Write out the rows below exactly as they appear, but leave out every picture line.

INPUT:
* Start *
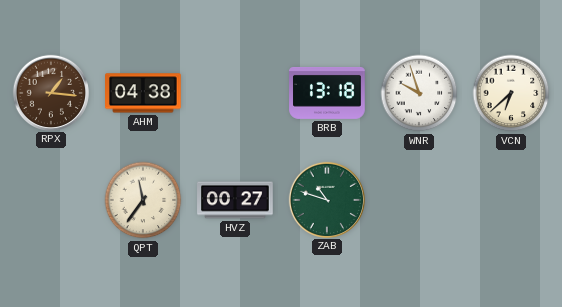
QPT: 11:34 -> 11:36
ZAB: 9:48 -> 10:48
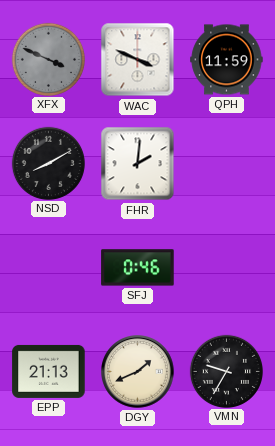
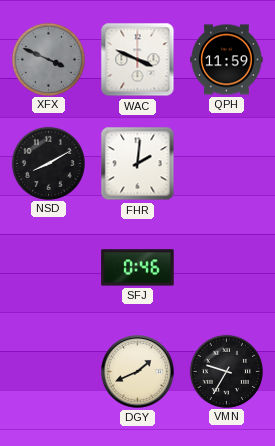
EPP: 21:13 -> none
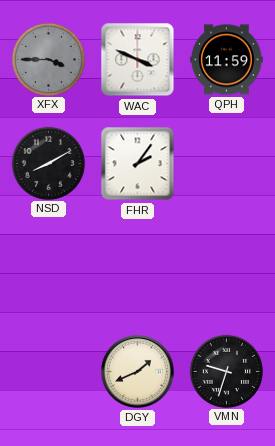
XFX: 3:49 -> 3:45
FHR: 2:01 -> 2:06
SFJ: 0:46 -> none
VMN: 9:35 -> 9:33
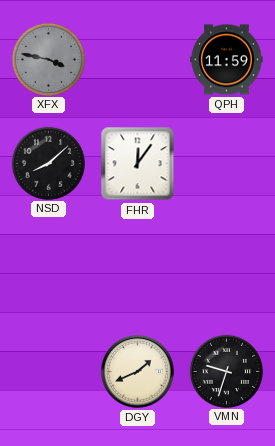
XFX: 3:45 -> 3:47
WAC: 3:49 -> none
NSD: 8:10 -> 8:08
FHR: 2:06 -> 12:06
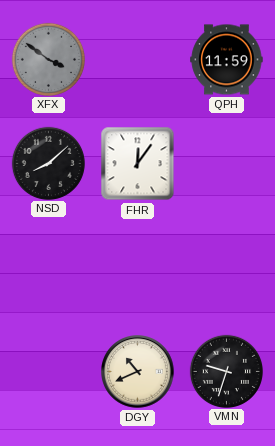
XFX: 3:47 -> 3:51
DGY: 1:41 -> 10:41
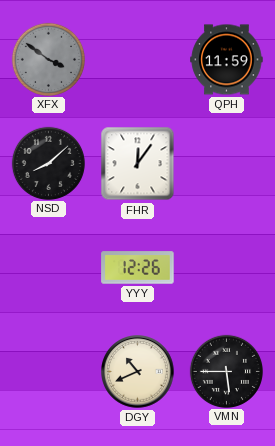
YYY: none -> 12:26
VMN: 9:33 -> 5:45
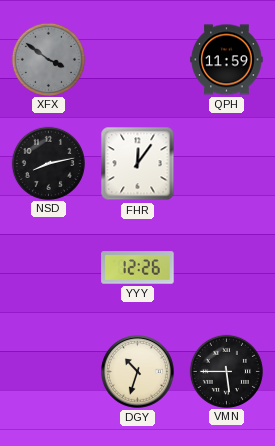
NSD: 8:08 -> 8:13
DGY: 10:41 -> 10:33
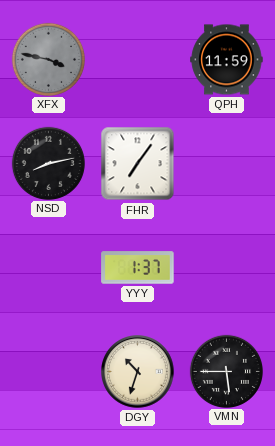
XFX: 3:51 -> 3:47
FHR: 12:06 -> 7:06
YYY: 12:26 -> 1:37
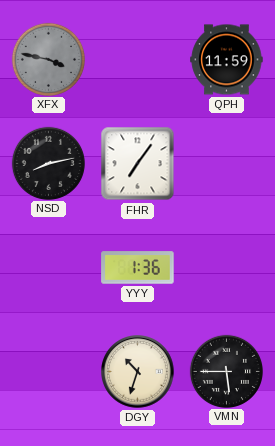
YYY: 1:37 -> 1:36
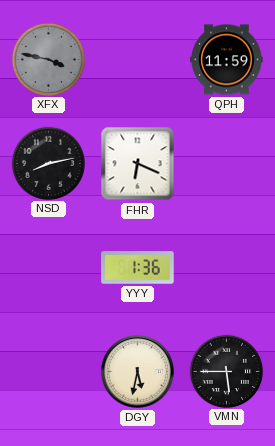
FHR: 7:06 -> 6:19
DGY: 10:33 -> 5:32
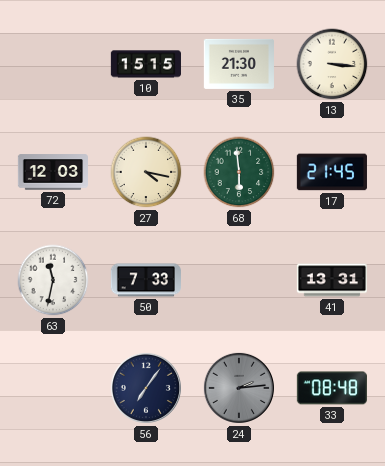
* End *
FINISHED TASK:
QPT: 11:34 -> 11:36
ZAB: 9:48 -> 10:48
EPP: 21:13 -> none
XFX: 3:49 -> 3:45
FHR: 2:01 -> 2:06
SFJ: 0:46 -> none
VMN: 9:35 -> 9:33
XFX: 3:45 -> 3:47
WAC: 3:49 -> none
NSD: 8:10 -> 8:08
FHR: 2:06 -> 12:06
XFX: 3:47 -> 3:51
DGY: 1:41 -> 10:41
YYY: none -> 12:26
VMN: 9:33 -> 5:45
NSD: 8:08 -> 8:13
DGY: 10:41 -> 10:33
XFX: 3:51 -> 3:47
FHR: 12:06 -> 7:06
YYY: 12:26 -> 1:37
YYY: 1:37 -> 1:36
FHR: 7:06 -> 6:19
DGY: 10:33 -> 5:32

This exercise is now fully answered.